WHAT YOU HAVE TO DO: Search the records for the string "schottky". Copy each line where it occurs.

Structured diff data
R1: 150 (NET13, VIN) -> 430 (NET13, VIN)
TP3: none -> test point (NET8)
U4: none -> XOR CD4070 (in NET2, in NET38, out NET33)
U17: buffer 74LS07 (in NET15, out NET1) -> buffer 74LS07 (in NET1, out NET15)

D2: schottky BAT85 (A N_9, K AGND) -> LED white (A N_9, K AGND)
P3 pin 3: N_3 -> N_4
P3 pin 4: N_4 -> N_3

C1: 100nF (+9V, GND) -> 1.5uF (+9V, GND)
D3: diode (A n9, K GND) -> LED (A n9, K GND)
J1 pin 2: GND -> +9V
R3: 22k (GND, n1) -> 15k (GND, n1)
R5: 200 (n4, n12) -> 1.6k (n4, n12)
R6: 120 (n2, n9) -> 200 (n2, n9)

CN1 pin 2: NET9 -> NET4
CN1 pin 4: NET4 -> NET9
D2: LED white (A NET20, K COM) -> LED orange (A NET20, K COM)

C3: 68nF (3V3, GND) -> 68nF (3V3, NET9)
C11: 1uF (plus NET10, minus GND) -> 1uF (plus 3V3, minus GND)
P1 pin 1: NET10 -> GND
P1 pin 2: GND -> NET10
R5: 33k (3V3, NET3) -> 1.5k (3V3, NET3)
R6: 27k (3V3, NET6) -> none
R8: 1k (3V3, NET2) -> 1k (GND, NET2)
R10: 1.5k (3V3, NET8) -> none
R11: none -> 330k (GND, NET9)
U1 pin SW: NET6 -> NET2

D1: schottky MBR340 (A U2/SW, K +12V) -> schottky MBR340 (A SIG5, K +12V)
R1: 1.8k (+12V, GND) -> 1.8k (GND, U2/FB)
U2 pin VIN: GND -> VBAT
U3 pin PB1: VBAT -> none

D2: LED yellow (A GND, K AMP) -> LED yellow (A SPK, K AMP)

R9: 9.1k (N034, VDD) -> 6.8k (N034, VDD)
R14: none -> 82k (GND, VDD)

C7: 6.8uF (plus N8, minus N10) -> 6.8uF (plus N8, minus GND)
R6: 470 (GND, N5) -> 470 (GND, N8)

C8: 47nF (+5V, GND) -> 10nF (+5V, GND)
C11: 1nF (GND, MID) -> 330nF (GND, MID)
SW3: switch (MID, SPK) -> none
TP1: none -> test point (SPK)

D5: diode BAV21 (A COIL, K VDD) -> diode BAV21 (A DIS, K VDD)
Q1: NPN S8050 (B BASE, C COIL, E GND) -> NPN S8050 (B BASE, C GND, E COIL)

TASK SOLUTION:
D2: schottky BAT85 (A N_9, K AGND) -> LED white (A N_9, K AGND)
D1: schottky MBR340 (A U2/SW, K +12V) -> schottky MBR340 (A SIG5, K +12V)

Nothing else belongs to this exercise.